[Saved data entries]
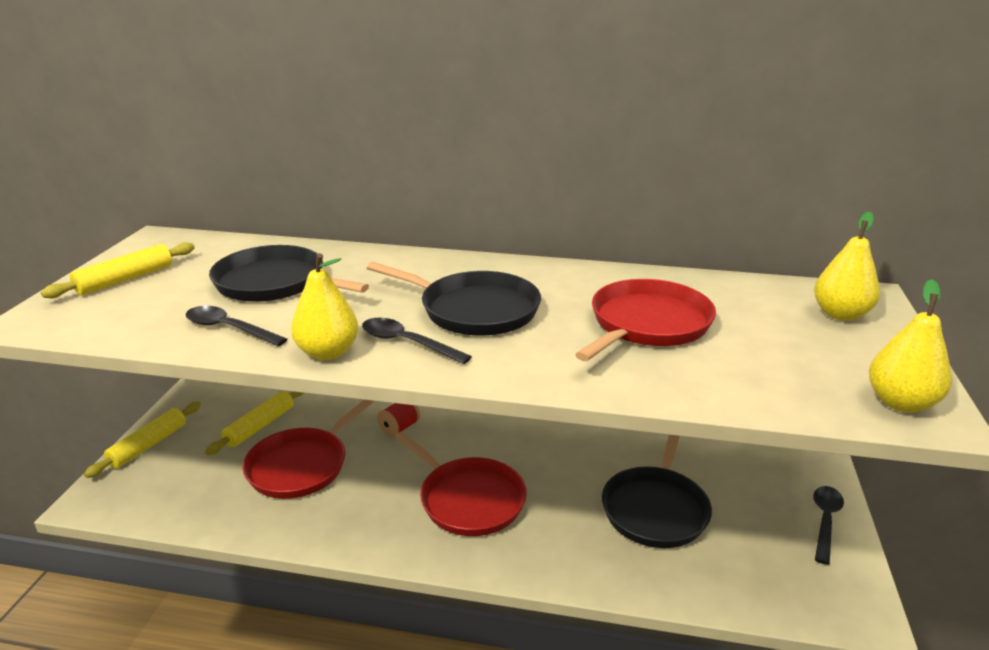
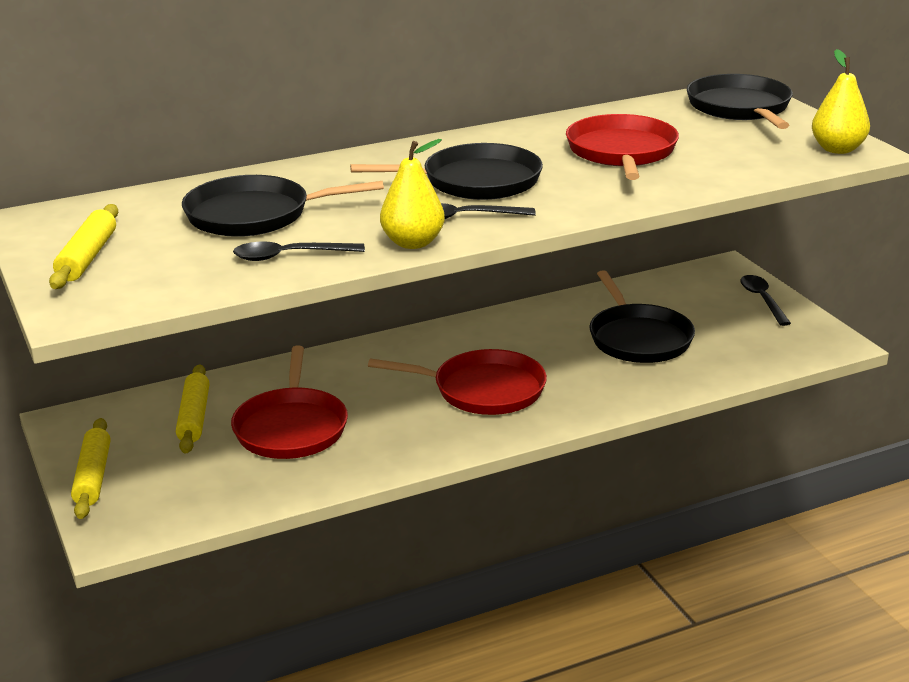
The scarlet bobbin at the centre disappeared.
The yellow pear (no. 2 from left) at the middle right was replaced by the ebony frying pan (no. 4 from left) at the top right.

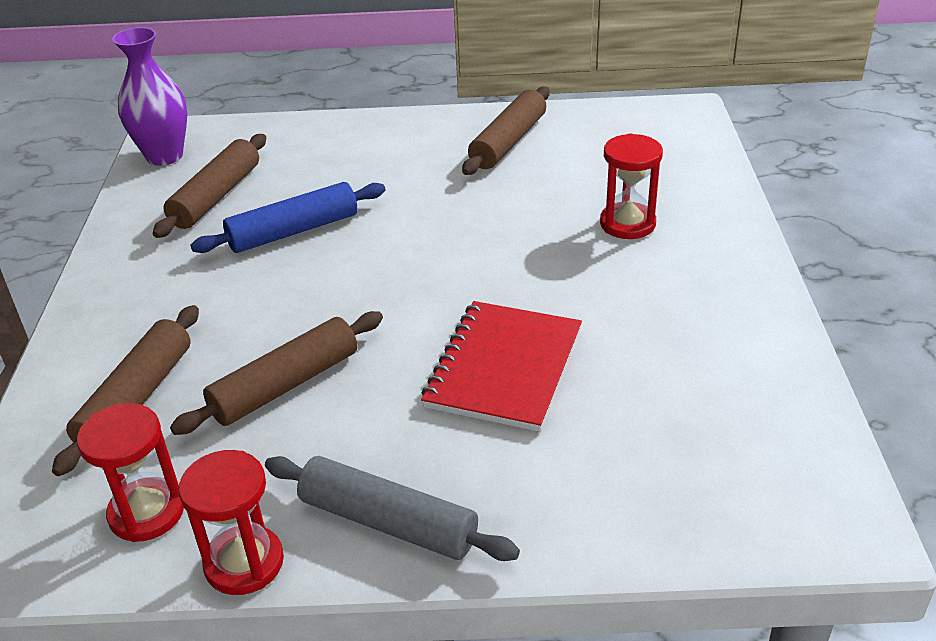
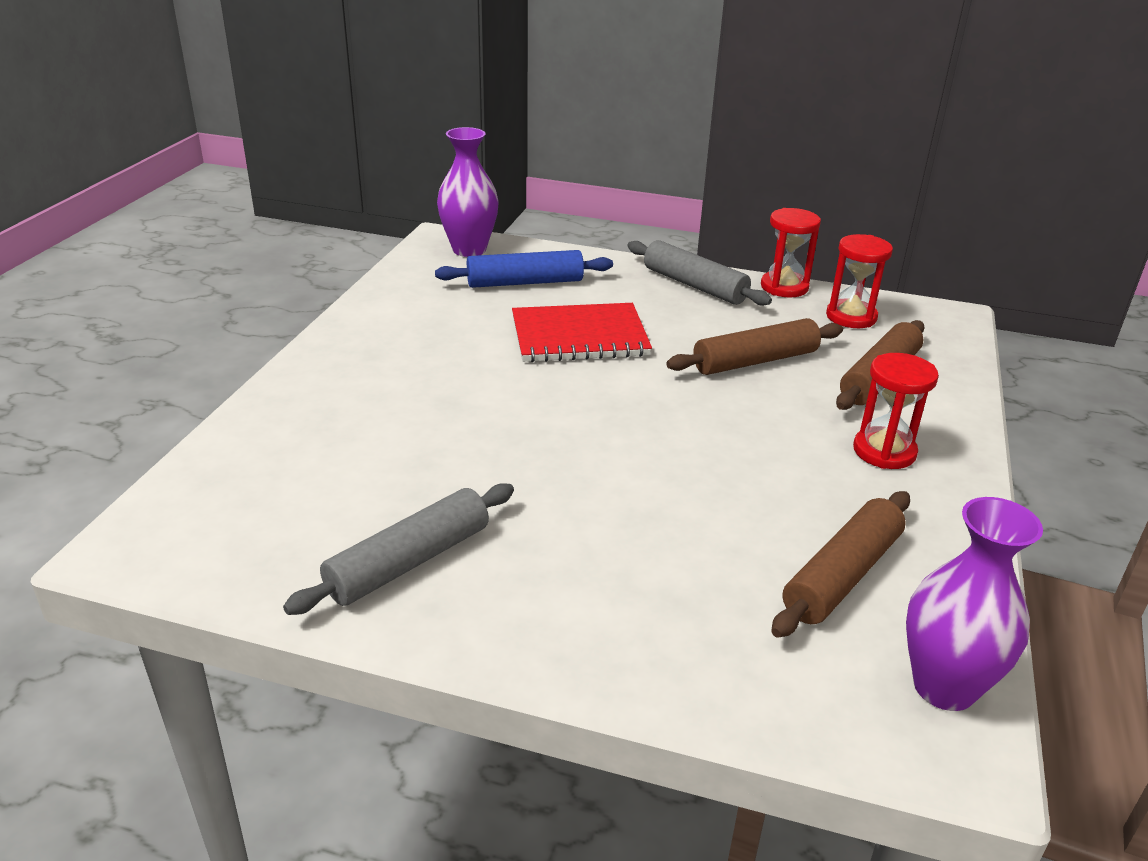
The violet flower vase (no. 1 from left) at the top centre appeared.
The cobalt pastry roller moved from the middle left to the top centre.
The scarlet sand timer (no. 3 from left) moved from the top right to the middle right.
The russet pastry roller (no. 4 from left) at the top centre became the gray pastry roller (no. 1 from left) at the centre.
The scarlet exercise book at the centre turned 45 degrees clockwise.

*Problem to solve:* Every entry above has to be repeated exactly, apart from its pictures.

*Completed task:*
The scarlet bobbin at the centre disappeared.
The yellow pear (no. 2 from left) at the middle right was replaced by the ebony frying pan (no. 4 from left) at the top right.

The violet flower vase (no. 1 from left) at the top centre appeared.
The cobalt pastry roller moved from the middle left to the top centre.
The scarlet sand timer (no. 3 from left) moved from the top right to the middle right.
The russet pastry roller (no. 4 from left) at the top centre became the gray pastry roller (no. 1 from left) at the centre.
The scarlet exercise book at the centre turned 45 degrees clockwise.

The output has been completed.